***** MATERIALS PROVIDED

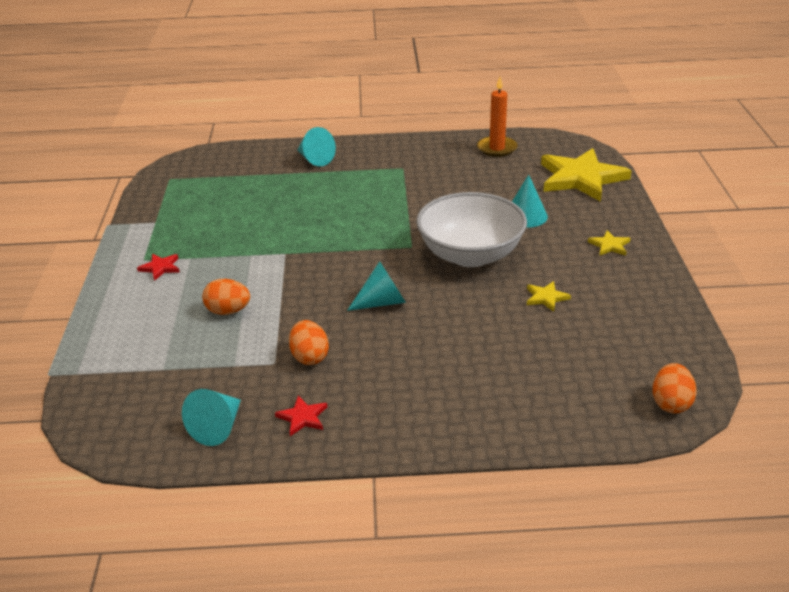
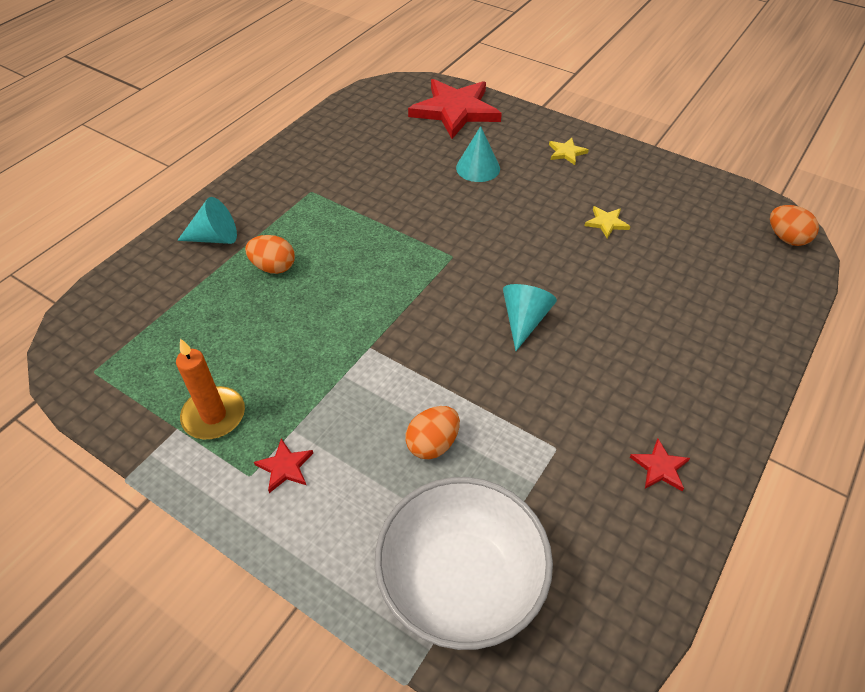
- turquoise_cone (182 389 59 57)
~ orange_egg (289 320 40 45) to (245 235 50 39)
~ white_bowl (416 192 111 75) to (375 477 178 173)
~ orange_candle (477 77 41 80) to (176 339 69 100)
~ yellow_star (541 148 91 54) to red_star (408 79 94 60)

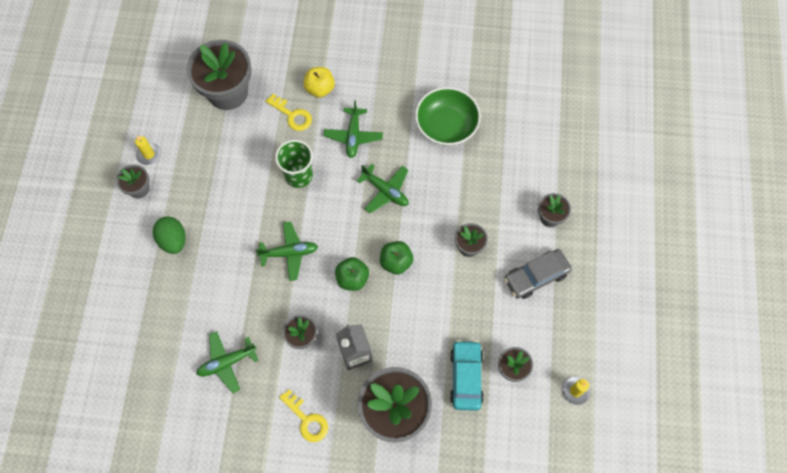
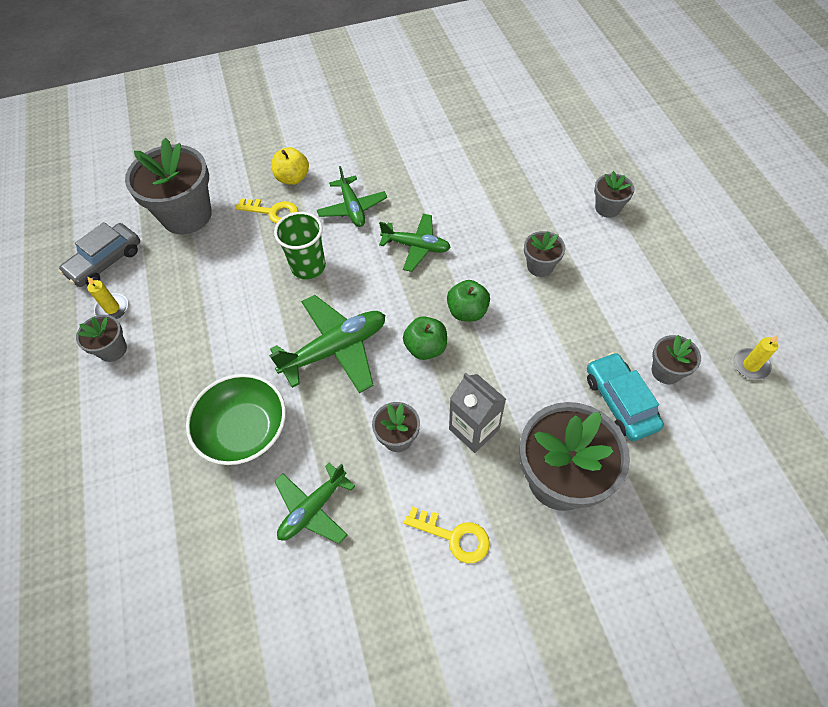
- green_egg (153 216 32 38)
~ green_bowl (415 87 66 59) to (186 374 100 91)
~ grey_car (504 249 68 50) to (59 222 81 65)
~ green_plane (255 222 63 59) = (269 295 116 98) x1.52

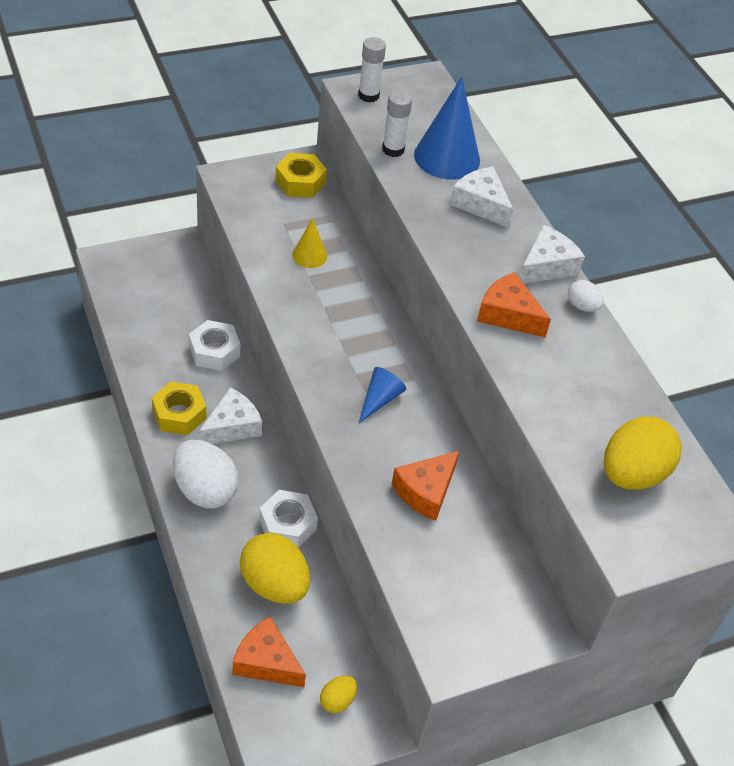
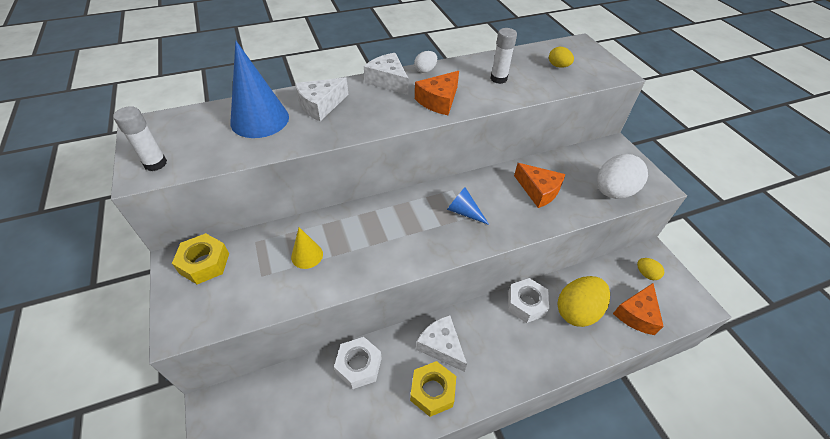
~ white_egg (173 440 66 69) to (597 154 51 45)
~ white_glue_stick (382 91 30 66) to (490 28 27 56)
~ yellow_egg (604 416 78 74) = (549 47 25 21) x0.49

**********

The preceding entries should be duplicated word for word; no picture belongs in the copy.

(OUTPUT OF THE EXERCISE):
- turquoise_cone (182 389 59 57)
~ orange_egg (289 320 40 45) to (245 235 50 39)
~ white_bowl (416 192 111 75) to (375 477 178 173)
~ orange_candle (477 77 41 80) to (176 339 69 100)
~ yellow_star (541 148 91 54) to red_star (408 79 94 60)

- green_egg (153 216 32 38)
~ green_bowl (415 87 66 59) to (186 374 100 91)
~ grey_car (504 249 68 50) to (59 222 81 65)
~ green_plane (255 222 63 59) = (269 295 116 98) x1.52

~ white_egg (173 440 66 69) to (597 154 51 45)
~ white_glue_stick (382 91 30 66) to (490 28 27 56)
~ yellow_egg (604 416 78 74) = (549 47 25 21) x0.49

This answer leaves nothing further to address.